What you are asked to do: Below is a block of records: output all of them exactly and leave out the pictures.
--------------------------------
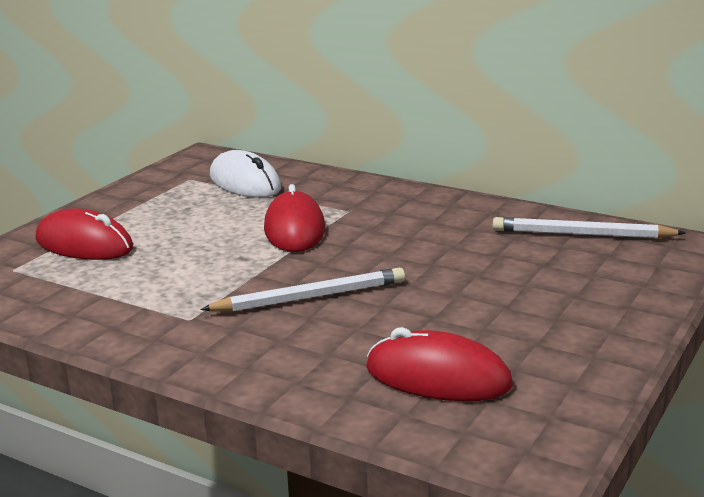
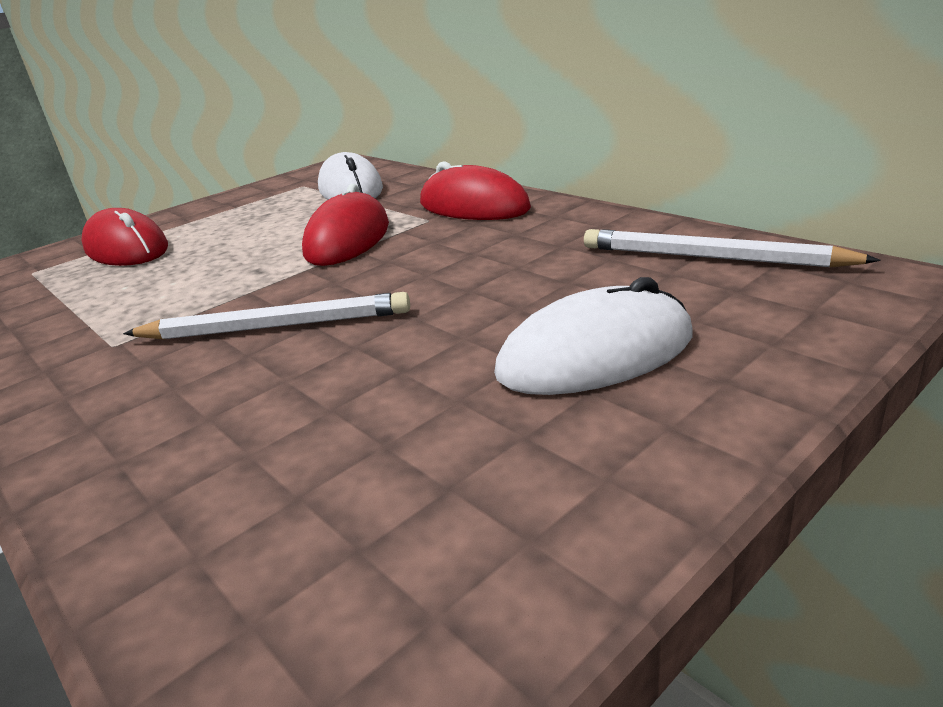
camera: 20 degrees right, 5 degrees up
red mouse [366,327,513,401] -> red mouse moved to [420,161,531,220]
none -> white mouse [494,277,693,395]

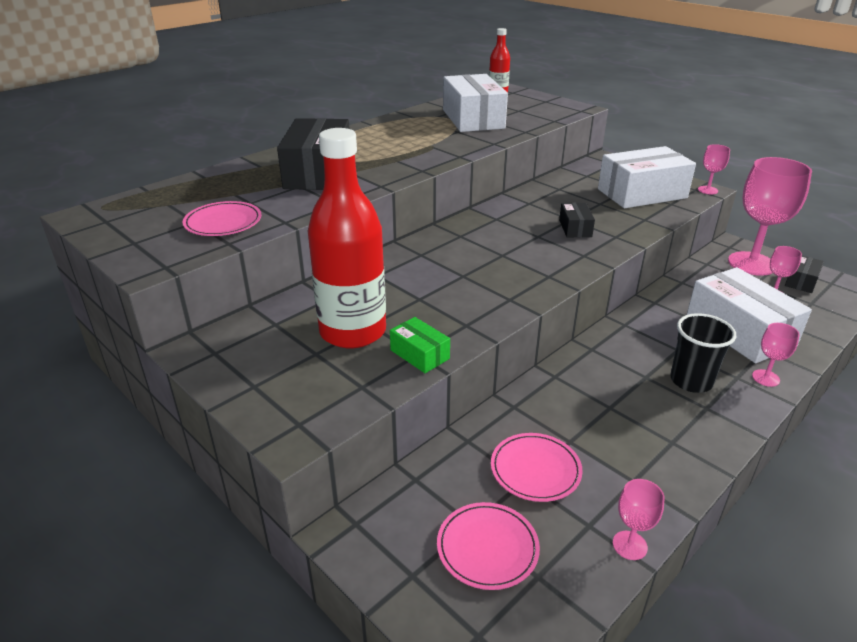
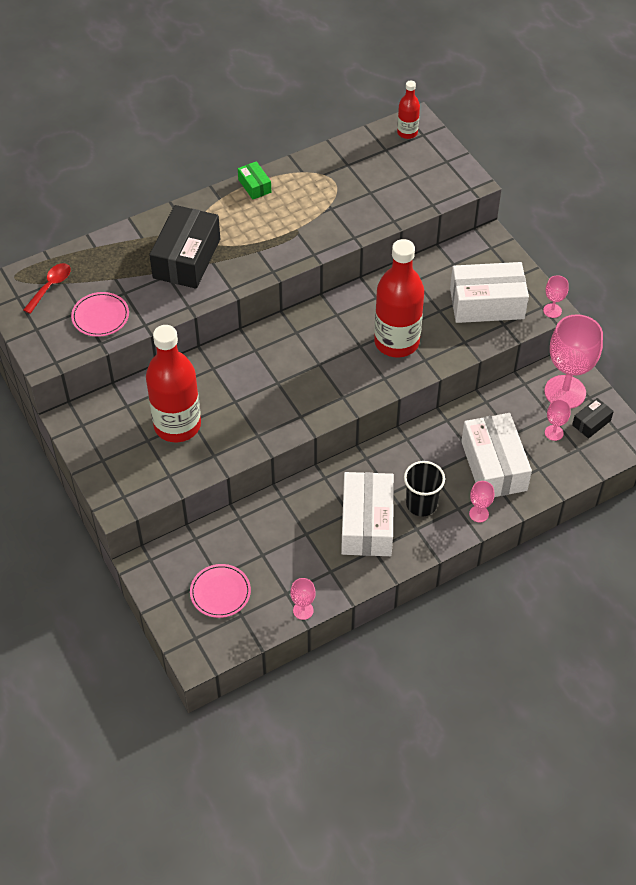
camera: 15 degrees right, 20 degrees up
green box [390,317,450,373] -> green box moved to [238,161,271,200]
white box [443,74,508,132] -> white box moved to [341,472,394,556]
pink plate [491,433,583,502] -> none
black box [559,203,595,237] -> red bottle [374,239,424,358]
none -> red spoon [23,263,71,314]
--------------------------------
Task result:
camera: 20 degrees right, 5 degrees up
red mouse [366,327,513,401] -> red mouse moved to [420,161,531,220]
none -> white mouse [494,277,693,395]

camera: 15 degrees right, 20 degrees up
green box [390,317,450,373] -> green box moved to [238,161,271,200]
white box [443,74,508,132] -> white box moved to [341,472,394,556]
pink plate [491,433,583,502] -> none
black box [559,203,595,237] -> red bottle [374,239,424,358]
none -> red spoon [23,263,71,314]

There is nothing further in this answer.